** WRITTEN INSTRUCTION **
Count how many lines in the records below contain the string "kern", treating uppercase and lowercase as different. Reply with the number alone.

(Recorded data)

· · ·

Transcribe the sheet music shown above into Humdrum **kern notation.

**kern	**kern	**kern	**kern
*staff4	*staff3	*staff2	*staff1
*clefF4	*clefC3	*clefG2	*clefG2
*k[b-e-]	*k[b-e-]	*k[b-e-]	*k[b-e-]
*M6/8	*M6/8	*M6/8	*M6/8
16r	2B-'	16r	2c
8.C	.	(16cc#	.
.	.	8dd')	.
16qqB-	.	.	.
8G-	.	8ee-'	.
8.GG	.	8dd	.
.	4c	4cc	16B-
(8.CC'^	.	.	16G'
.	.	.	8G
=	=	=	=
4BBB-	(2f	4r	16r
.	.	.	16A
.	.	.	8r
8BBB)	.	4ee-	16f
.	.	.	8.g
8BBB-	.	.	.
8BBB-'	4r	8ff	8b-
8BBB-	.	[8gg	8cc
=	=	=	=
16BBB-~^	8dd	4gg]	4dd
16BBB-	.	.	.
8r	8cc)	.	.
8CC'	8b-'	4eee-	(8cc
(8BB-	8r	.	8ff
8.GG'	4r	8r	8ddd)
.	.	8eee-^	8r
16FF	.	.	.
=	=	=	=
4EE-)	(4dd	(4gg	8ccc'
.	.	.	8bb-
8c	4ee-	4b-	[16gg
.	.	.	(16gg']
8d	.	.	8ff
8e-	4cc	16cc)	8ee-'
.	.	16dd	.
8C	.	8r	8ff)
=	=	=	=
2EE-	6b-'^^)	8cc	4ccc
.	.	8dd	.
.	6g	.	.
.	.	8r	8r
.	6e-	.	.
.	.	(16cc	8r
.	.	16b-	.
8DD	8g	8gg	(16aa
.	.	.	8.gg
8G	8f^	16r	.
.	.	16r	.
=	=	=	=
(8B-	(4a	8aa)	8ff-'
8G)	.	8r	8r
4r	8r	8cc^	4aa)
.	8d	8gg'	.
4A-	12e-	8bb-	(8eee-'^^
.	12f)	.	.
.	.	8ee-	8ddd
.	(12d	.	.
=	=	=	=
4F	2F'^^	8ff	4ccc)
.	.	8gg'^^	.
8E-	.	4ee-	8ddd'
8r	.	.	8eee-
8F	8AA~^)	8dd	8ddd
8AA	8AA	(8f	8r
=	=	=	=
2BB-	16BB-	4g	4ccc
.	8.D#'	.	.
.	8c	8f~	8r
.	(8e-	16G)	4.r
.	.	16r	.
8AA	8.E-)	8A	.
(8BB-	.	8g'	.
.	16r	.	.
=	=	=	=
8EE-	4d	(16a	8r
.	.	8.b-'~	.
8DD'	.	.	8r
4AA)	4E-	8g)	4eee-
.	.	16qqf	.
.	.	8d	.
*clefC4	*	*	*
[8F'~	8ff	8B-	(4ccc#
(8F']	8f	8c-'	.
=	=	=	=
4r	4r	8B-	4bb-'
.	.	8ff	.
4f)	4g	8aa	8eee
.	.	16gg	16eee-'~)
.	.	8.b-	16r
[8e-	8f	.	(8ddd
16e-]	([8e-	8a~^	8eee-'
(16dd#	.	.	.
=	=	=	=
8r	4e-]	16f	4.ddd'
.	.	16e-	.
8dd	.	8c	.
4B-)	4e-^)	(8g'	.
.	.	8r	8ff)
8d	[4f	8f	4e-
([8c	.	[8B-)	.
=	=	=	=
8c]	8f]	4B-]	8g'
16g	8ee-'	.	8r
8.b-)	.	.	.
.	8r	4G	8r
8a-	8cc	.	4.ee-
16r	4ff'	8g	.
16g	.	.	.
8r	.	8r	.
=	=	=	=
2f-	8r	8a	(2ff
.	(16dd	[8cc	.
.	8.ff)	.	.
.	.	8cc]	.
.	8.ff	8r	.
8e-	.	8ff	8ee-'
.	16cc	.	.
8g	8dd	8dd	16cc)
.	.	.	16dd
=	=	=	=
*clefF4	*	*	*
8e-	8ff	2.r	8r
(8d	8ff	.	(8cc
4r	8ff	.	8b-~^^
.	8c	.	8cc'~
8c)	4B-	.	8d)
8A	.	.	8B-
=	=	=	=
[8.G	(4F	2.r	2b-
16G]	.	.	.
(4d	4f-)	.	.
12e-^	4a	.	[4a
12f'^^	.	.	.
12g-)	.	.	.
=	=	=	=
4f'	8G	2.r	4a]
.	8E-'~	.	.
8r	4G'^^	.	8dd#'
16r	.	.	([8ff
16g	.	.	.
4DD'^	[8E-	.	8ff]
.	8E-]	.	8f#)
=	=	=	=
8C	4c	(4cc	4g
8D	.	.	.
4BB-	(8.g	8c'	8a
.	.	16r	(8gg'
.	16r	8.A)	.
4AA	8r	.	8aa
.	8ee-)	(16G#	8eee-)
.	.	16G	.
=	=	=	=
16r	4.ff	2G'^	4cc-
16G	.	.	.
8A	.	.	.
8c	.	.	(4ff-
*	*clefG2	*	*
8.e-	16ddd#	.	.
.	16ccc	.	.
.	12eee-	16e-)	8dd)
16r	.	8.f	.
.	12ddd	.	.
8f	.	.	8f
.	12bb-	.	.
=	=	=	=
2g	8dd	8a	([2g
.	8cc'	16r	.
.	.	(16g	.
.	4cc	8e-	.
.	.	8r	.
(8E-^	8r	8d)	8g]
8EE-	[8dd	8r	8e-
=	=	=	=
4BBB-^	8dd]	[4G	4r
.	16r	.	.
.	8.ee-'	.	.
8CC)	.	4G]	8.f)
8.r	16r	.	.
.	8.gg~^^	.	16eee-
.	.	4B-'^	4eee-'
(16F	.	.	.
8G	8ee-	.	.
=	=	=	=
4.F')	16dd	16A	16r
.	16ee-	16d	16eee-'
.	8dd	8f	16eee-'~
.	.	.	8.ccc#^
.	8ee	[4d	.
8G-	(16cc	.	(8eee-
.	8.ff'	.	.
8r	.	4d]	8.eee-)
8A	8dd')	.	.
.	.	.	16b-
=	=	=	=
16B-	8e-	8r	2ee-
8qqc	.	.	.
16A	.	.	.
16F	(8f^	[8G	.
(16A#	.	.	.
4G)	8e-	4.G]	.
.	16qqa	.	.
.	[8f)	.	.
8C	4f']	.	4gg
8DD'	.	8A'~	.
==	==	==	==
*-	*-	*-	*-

· · ·

** WRITTEN ANSWER **
2